■ Problem description
Where the records appear below, transcribe them exactly, leaving none out.

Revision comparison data
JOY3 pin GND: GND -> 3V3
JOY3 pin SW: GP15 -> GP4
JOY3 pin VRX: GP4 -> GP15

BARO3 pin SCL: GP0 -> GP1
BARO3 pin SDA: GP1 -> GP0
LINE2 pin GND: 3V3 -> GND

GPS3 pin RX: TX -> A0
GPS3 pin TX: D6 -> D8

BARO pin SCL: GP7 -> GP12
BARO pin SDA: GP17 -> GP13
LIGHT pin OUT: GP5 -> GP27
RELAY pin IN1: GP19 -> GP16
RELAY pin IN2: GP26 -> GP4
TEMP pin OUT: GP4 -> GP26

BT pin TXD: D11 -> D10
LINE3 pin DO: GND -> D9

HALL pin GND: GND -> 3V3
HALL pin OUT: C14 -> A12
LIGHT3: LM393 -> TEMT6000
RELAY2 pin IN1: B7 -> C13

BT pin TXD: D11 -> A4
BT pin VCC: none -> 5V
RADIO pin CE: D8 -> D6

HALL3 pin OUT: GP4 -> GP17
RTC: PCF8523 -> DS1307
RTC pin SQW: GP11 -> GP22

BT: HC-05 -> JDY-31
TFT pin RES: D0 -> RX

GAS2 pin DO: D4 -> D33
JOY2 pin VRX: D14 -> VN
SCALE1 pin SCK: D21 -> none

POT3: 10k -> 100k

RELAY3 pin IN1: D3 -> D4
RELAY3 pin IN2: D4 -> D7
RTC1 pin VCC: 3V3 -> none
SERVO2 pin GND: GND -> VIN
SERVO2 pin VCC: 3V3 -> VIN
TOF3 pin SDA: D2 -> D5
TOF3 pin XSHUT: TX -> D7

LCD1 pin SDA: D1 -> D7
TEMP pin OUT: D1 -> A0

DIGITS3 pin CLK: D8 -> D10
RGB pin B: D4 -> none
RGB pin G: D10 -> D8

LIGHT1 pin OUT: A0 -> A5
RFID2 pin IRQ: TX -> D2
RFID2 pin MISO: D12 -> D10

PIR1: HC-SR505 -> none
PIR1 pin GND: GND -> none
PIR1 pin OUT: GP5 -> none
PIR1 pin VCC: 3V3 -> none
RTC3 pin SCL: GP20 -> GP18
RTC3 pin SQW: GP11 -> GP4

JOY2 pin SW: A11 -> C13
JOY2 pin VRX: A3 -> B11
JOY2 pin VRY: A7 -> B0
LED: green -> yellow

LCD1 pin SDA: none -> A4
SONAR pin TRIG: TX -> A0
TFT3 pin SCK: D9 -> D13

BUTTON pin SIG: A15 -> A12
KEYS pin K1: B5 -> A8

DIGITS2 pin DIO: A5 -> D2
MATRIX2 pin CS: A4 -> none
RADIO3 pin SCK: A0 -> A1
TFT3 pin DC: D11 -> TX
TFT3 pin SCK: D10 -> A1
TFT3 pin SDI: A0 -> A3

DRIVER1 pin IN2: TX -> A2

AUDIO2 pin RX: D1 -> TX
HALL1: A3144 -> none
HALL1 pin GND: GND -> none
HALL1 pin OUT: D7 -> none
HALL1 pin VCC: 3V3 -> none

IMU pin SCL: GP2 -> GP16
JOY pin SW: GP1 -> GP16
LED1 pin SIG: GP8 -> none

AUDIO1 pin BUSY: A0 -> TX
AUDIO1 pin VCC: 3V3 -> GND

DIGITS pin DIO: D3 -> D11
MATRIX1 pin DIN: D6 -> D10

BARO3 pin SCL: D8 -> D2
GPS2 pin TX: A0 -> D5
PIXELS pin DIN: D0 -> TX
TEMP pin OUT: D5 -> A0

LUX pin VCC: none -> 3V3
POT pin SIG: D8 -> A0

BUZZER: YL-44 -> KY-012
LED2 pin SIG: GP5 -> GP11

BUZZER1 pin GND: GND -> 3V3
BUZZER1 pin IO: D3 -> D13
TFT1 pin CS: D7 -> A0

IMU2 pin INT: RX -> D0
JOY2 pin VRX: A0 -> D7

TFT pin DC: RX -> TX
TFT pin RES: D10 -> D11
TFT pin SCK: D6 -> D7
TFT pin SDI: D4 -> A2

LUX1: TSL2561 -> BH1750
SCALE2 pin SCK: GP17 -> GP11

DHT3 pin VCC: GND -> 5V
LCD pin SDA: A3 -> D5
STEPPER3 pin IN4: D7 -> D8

■ Your response
JOY3 pin GND: GND -> 3V3
JOY3 pin SW: GP15 -> GP4
JOY3 pin VRX: GP4 -> GP15

BARO3 pin SCL: GP0 -> GP1
BARO3 pin SDA: GP1 -> GP0
LINE2 pin GND: 3V3 -> GND

GPS3 pin RX: TX -> A0
GPS3 pin TX: D6 -> D8

BARO pin SCL: GP7 -> GP12
BARO pin SDA: GP17 -> GP13
LIGHT pin OUT: GP5 -> GP27
RELAY pin IN1: GP19 -> GP16
RELAY pin IN2: GP26 -> GP4
TEMP pin OUT: GP4 -> GP26

BT pin TXD: D11 -> D10
LINE3 pin DO: GND -> D9

HALL pin GND: GND -> 3V3
HALL pin OUT: C14 -> A12
LIGHT3: LM393 -> TEMT6000
RELAY2 pin IN1: B7 -> C13

BT pin TXD: D11 -> A4
BT pin VCC: none -> 5V
RADIO pin CE: D8 -> D6

HALL3 pin OUT: GP4 -> GP17
RTC: PCF8523 -> DS1307
RTC pin SQW: GP11 -> GP22

BT: HC-05 -> JDY-31
TFT pin RES: D0 -> RX

GAS2 pin DO: D4 -> D33
JOY2 pin VRX: D14 -> VN
SCALE1 pin SCK: D21 -> none

POT3: 10k -> 100k

RELAY3 pin IN1: D3 -> D4
RELAY3 pin IN2: D4 -> D7
RTC1 pin VCC: 3V3 -> none
SERVO2 pin GND: GND -> VIN
SERVO2 pin VCC: 3V3 -> VIN
TOF3 pin SDA: D2 -> D5
TOF3 pin XSHUT: TX -> D7

LCD1 pin SDA: D1 -> D7
TEMP pin OUT: D1 -> A0

DIGITS3 pin CLK: D8 -> D10
RGB pin B: D4 -> none
RGB pin G: D10 -> D8

LIGHT1 pin OUT: A0 -> A5
RFID2 pin IRQ: TX -> D2
RFID2 pin MISO: D12 -> D10

PIR1: HC-SR505 -> none
PIR1 pin GND: GND -> none
PIR1 pin OUT: GP5 -> none
PIR1 pin VCC: 3V3 -> none
RTC3 pin SCL: GP20 -> GP18
RTC3 pin SQW: GP11 -> GP4

JOY2 pin SW: A11 -> C13
JOY2 pin VRX: A3 -> B11
JOY2 pin VRY: A7 -> B0
LED: green -> yellow

LCD1 pin SDA: none -> A4
SONAR pin TRIG: TX -> A0
TFT3 pin SCK: D9 -> D13

BUTTON pin SIG: A15 -> A12
KEYS pin K1: B5 -> A8

DIGITS2 pin DIO: A5 -> D2
MATRIX2 pin CS: A4 -> none
RADIO3 pin SCK: A0 -> A1
TFT3 pin DC: D11 -> TX
TFT3 pin SCK: D10 -> A1
TFT3 pin SDI: A0 -> A3

DRIVER1 pin IN2: TX -> A2

AUDIO2 pin RX: D1 -> TX
HALL1: A3144 -> none
HALL1 pin GND: GND -> none
HALL1 pin OUT: D7 -> none
HALL1 pin VCC: 3V3 -> none

IMU pin SCL: GP2 -> GP16
JOY pin SW: GP1 -> GP16
LED1 pin SIG: GP8 -> none

AUDIO1 pin BUSY: A0 -> TX
AUDIO1 pin VCC: 3V3 -> GND

DIGITS pin DIO: D3 -> D11
MATRIX1 pin DIN: D6 -> D10

BARO3 pin SCL: D8 -> D2
GPS2 pin TX: A0 -> D5
PIXELS pin DIN: D0 -> TX
TEMP pin OUT: D5 -> A0

LUX pin VCC: none -> 3V3
POT pin SIG: D8 -> A0

BUZZER: YL-44 -> KY-012
LED2 pin SIG: GP5 -> GP11

BUZZER1 pin GND: GND -> 3V3
BUZZER1 pin IO: D3 -> D13
TFT1 pin CS: D7 -> A0

IMU2 pin INT: RX -> D0
JOY2 pin VRX: A0 -> D7

TFT pin DC: RX -> TX
TFT pin RES: D10 -> D11
TFT pin SCK: D6 -> D7
TFT pin SDI: D4 -> A2

LUX1: TSL2561 -> BH1750
SCALE2 pin SCK: GP17 -> GP11

DHT3 pin VCC: GND -> 5V
LCD pin SDA: A3 -> D5
STEPPER3 pin IN4: D7 -> D8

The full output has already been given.